### TRY IT
Starting with the line with "armchair: (130, 120) -> (270, 533), added" in the entries below and going on through the line with "school desk: (193, 33) -> (50, 86), removed", output every line exactly and nothing more. No pictures.

### SUPPLIED DATA
-=-=-=-=-

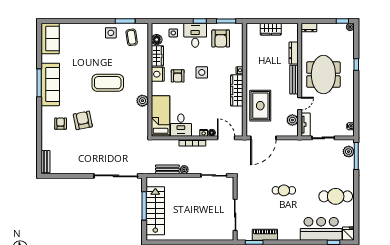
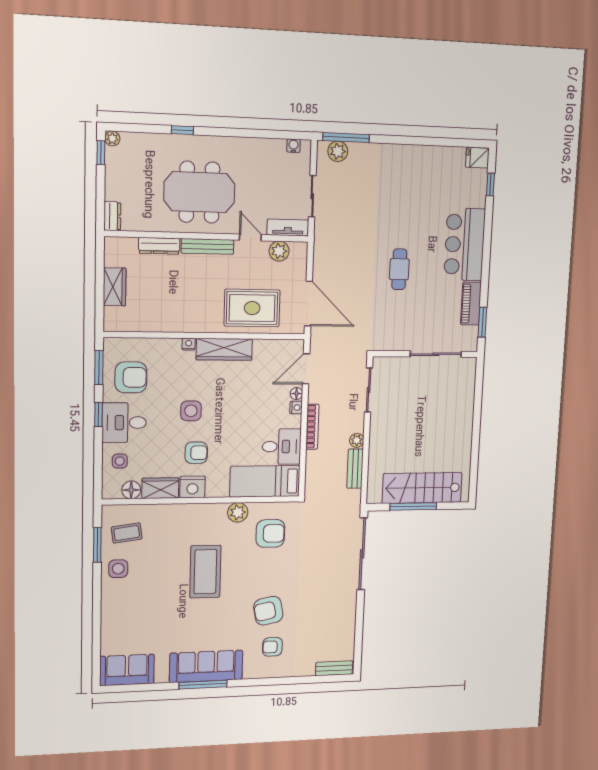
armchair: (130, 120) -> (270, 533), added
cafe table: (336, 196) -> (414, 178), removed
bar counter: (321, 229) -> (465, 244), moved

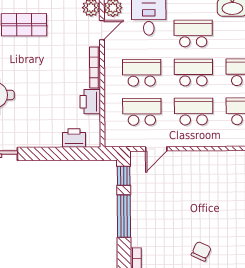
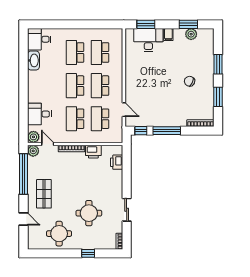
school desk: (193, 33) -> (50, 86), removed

-=-=-=-=-

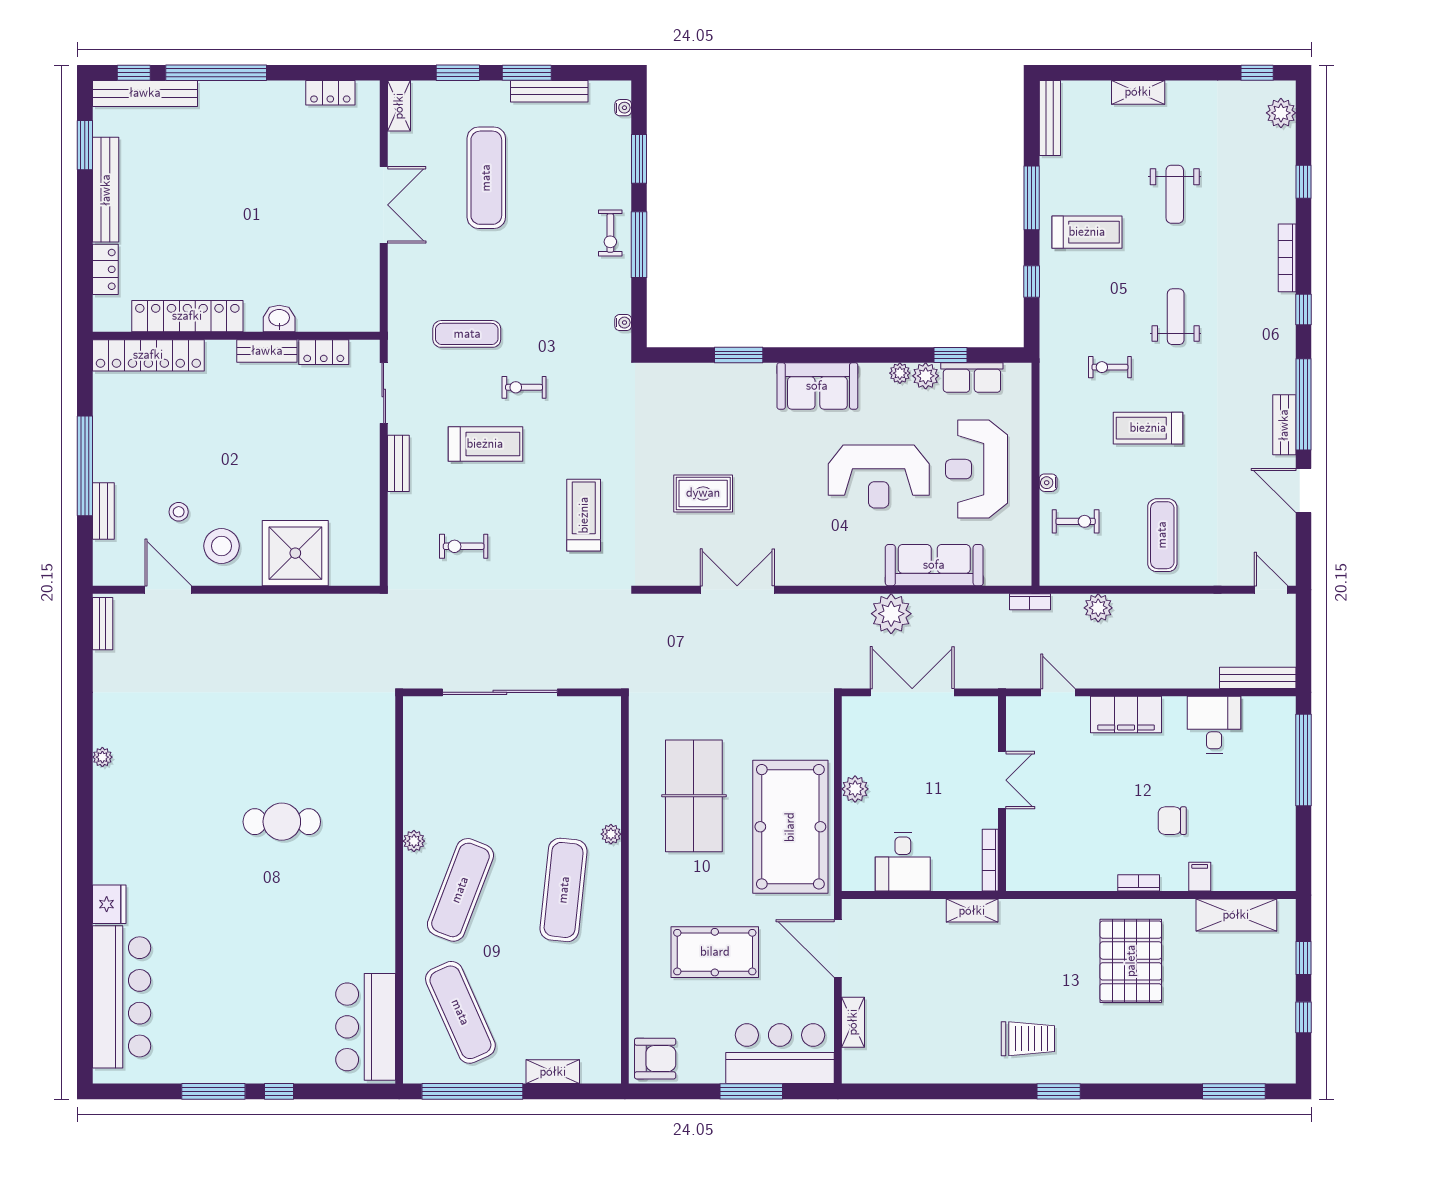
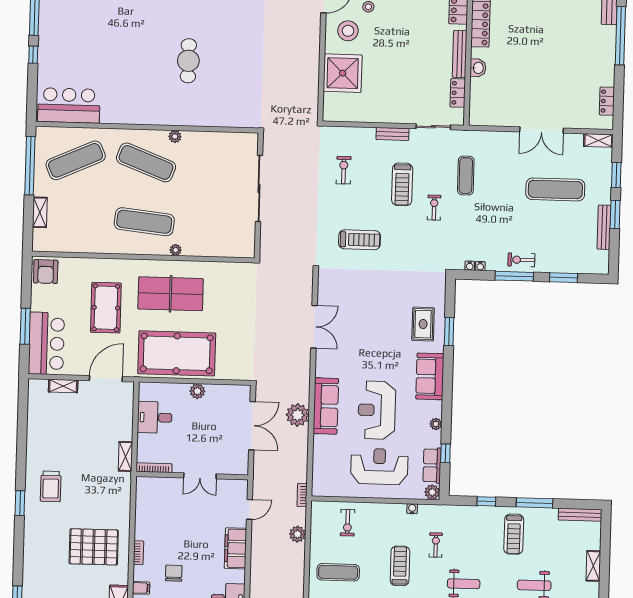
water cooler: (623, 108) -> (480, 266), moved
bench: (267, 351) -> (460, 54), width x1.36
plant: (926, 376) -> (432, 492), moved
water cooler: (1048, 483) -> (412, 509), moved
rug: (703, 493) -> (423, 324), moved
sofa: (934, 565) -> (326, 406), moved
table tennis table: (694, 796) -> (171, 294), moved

-=-=-=-=-

### THE COMPLETED TASK
armchair: (130, 120) -> (270, 533), added
cafe table: (336, 196) -> (414, 178), removed
bar counter: (321, 229) -> (465, 244), moved

school desk: (193, 33) -> (50, 86), removed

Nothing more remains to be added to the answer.